(GIVEN ENTRIES)
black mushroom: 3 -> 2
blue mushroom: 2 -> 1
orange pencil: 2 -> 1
(End GIVEN ENTRIES)
(GIVEN ENTRIES)
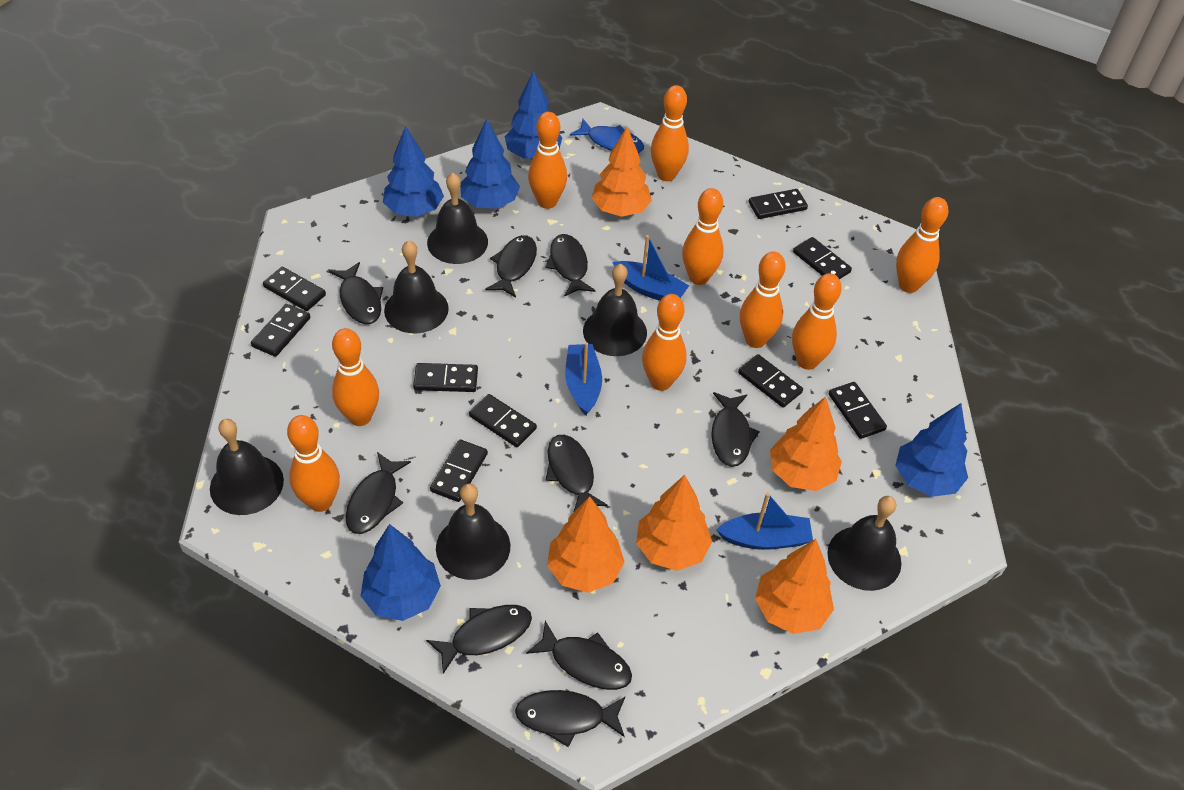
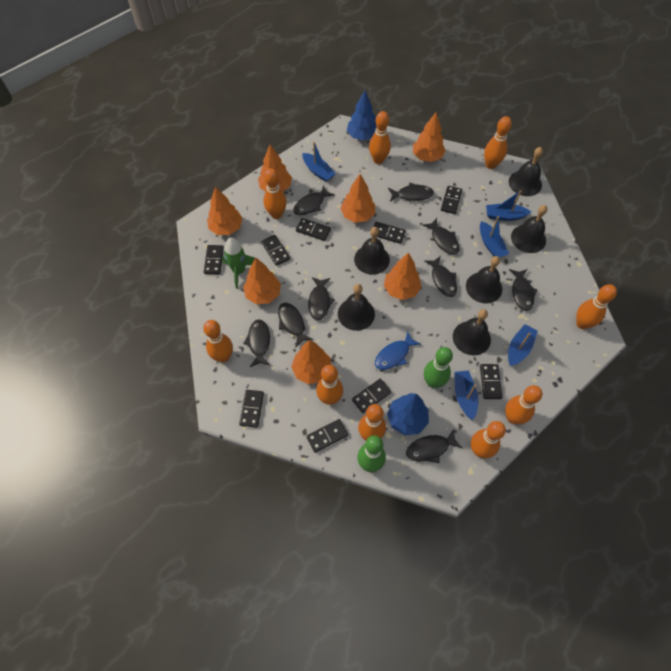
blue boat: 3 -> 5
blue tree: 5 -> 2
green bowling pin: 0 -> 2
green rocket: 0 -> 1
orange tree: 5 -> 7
(End GIVEN ENTRIES)
Copy out, from the listing above, every line that contains the string "green".

green bowling pin: 0 -> 2
green rocket: 0 -> 1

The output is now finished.